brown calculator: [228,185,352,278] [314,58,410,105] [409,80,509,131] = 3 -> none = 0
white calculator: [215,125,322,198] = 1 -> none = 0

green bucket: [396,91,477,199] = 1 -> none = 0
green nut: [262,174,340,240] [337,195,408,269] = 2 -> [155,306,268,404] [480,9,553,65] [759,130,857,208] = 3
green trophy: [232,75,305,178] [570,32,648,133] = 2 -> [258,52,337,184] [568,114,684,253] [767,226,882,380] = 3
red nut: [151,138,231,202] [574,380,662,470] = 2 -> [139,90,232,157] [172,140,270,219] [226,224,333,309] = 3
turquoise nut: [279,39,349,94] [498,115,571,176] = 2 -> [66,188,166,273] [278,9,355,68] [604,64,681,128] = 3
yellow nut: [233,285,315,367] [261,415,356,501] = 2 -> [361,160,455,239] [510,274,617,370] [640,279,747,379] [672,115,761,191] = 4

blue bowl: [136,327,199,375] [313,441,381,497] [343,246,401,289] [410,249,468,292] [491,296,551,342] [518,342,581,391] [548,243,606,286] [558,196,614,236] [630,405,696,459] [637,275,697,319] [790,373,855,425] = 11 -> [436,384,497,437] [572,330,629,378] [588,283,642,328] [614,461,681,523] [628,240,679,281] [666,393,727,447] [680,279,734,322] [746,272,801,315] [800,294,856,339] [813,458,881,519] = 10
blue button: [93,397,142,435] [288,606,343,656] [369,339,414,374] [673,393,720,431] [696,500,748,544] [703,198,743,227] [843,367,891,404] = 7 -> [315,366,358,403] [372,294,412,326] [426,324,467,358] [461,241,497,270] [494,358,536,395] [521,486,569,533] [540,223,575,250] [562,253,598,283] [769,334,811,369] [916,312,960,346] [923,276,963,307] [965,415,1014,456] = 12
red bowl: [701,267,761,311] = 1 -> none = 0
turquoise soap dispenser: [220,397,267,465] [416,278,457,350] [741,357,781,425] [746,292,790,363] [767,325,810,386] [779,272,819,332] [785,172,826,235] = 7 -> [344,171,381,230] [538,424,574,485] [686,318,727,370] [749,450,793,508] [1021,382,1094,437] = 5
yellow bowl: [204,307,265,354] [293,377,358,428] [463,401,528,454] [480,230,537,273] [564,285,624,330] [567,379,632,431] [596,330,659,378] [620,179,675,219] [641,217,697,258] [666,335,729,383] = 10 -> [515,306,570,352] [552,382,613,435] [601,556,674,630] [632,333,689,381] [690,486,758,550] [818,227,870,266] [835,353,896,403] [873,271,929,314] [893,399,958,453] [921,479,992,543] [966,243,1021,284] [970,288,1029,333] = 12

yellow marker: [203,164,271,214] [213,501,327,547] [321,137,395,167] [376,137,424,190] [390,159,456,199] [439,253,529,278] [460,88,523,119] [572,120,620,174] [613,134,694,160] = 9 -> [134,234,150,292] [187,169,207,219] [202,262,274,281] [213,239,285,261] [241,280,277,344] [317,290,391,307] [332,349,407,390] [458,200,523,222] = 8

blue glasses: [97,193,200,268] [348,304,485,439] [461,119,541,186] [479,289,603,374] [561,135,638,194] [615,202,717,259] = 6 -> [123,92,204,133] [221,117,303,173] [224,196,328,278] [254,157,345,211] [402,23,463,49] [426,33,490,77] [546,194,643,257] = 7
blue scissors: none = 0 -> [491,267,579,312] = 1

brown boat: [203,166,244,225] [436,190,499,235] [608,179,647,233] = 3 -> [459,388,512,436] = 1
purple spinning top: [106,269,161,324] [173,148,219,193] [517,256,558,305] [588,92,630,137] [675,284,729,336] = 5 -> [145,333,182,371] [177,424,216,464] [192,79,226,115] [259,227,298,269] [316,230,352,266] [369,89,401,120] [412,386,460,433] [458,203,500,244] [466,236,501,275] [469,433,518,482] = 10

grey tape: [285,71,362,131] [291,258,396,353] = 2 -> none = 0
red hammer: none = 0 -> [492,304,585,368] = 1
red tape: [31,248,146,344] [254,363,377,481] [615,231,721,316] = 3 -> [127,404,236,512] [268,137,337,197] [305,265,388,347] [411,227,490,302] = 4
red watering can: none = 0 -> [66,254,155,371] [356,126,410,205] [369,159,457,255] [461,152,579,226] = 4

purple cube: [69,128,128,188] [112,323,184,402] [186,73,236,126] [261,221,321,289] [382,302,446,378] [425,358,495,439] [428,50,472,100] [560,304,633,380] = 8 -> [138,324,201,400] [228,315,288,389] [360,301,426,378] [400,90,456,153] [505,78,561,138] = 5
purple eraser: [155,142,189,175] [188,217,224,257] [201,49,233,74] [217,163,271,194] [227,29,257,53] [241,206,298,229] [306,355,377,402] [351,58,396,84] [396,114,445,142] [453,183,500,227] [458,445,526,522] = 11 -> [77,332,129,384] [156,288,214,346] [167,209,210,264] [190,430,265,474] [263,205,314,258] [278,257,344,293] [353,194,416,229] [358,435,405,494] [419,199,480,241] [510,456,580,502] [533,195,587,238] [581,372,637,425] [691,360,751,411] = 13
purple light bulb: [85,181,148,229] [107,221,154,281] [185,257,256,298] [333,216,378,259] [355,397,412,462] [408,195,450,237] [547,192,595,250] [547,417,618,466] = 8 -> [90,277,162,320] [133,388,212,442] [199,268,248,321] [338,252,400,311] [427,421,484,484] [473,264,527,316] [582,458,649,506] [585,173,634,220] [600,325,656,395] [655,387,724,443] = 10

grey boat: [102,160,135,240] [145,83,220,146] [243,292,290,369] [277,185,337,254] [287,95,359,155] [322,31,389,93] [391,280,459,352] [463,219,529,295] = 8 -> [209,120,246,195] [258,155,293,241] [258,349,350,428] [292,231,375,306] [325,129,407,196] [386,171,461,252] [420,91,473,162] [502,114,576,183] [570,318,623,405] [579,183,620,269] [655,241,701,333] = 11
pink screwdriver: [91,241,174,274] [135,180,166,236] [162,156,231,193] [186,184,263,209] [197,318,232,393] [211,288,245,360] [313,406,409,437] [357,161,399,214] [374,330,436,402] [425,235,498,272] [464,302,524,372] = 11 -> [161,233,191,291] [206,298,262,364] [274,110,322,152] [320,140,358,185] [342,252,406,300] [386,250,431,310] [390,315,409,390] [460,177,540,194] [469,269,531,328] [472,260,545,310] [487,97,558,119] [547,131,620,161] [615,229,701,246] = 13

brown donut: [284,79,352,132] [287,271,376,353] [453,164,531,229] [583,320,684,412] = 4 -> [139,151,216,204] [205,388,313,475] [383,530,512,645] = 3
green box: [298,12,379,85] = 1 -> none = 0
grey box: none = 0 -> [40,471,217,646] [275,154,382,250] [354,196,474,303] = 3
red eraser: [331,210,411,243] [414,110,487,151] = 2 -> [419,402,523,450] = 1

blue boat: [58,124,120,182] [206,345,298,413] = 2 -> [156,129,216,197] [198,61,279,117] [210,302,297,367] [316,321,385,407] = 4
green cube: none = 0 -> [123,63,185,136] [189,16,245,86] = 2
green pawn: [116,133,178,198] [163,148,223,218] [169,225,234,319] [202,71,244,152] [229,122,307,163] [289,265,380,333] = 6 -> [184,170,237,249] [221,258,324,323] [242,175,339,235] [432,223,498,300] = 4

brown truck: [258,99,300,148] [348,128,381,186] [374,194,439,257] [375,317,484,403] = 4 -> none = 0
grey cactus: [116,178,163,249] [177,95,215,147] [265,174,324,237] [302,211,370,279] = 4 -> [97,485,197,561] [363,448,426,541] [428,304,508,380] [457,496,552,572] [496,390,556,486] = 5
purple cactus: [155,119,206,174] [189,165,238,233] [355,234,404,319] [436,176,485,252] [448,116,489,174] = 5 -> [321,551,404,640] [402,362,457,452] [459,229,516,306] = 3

## Task details
Print only the lines from the top of the data above down to the line holding "green trophy: [232,75,305,178]", inclusive.

## Solution to the exercise
brown calculator: [228,185,352,278] [314,58,410,105] [409,80,509,131] = 3 -> none = 0
white calculator: [215,125,322,198] = 1 -> none = 0

green bucket: [396,91,477,199] = 1 -> none = 0
green nut: [262,174,340,240] [337,195,408,269] = 2 -> [155,306,268,404] [480,9,553,65] [759,130,857,208] = 3
green trophy: [232,75,305,178] [570,32,648,133] = 2 -> [258,52,337,184] [568,114,684,253] [767,226,882,380] = 3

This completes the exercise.